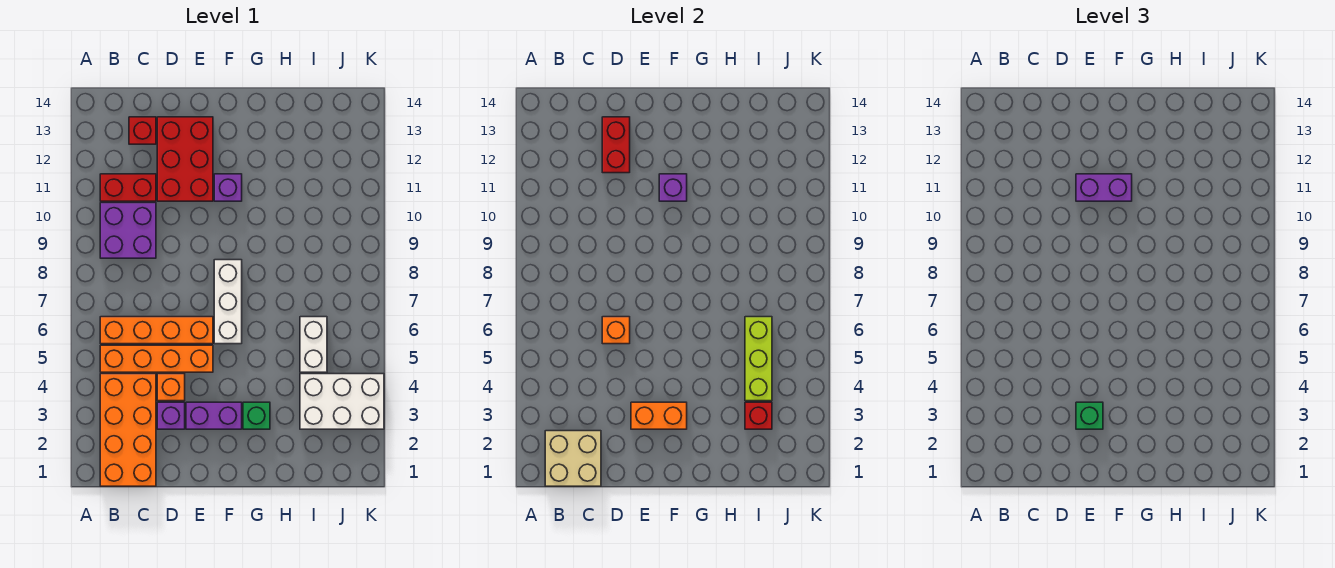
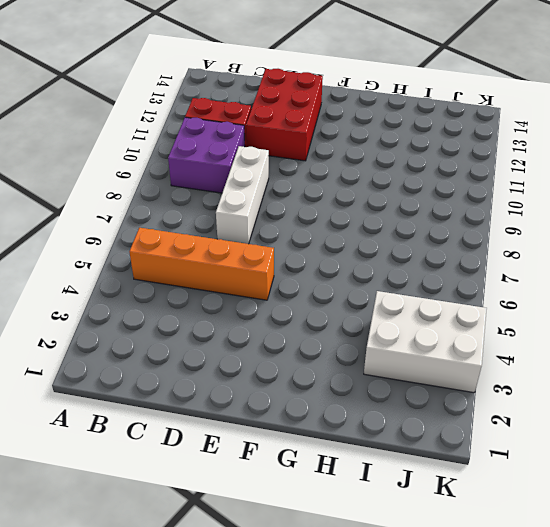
white brick D7:D9 level 1 -> white brick F6:F8 level 1
none -> orange brick B1:C4 level 1
none -> orange brick B6:E6 level 1
none -> red brick C13 level 1

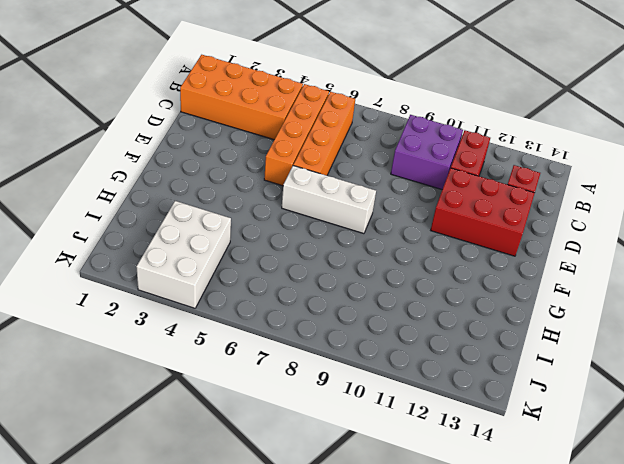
none -> purple brick D3 level 1
none -> orange brick D4 level 1
none -> purple brick E3:F3 level 1

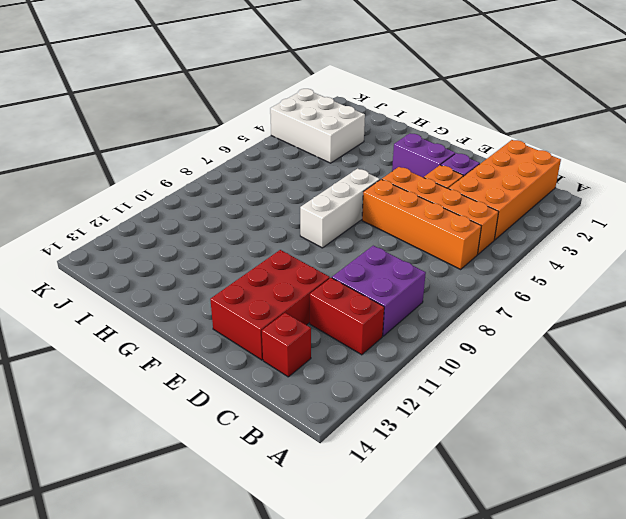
none -> purple brick F11 level 1
none -> green brick G3 level 1
none -> white brick I5:I6 level 1

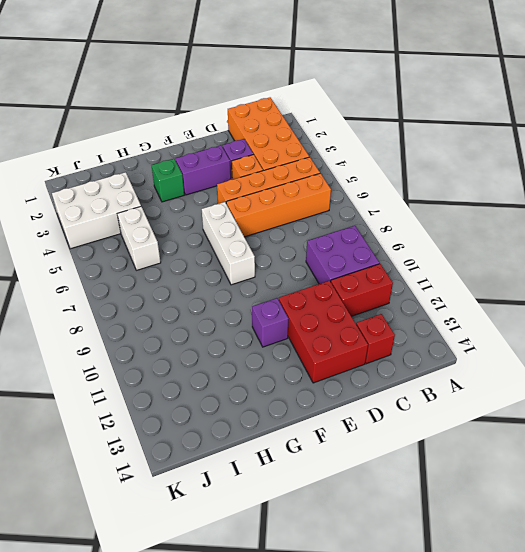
none -> tan brick B1:C2 level 2
none -> orange brick D6 level 2
none -> red brick D12:D13 level 2

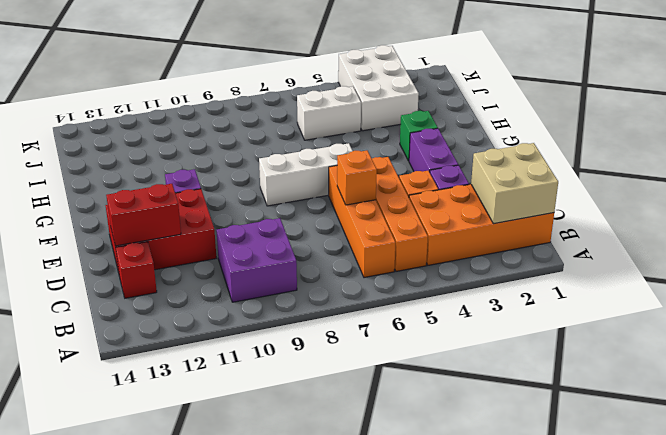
none -> red brick B11:C11 level 1
none -> orange brick E3:F3 level 2
none -> purple brick F11 level 2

....................

> _What you have to do_:
In which lines of the material above does the string "white" occur? Copy them all.

> _Exercise result_:
white brick D7:D9 level 1 -> white brick F6:F8 level 1
none -> white brick I5:I6 level 1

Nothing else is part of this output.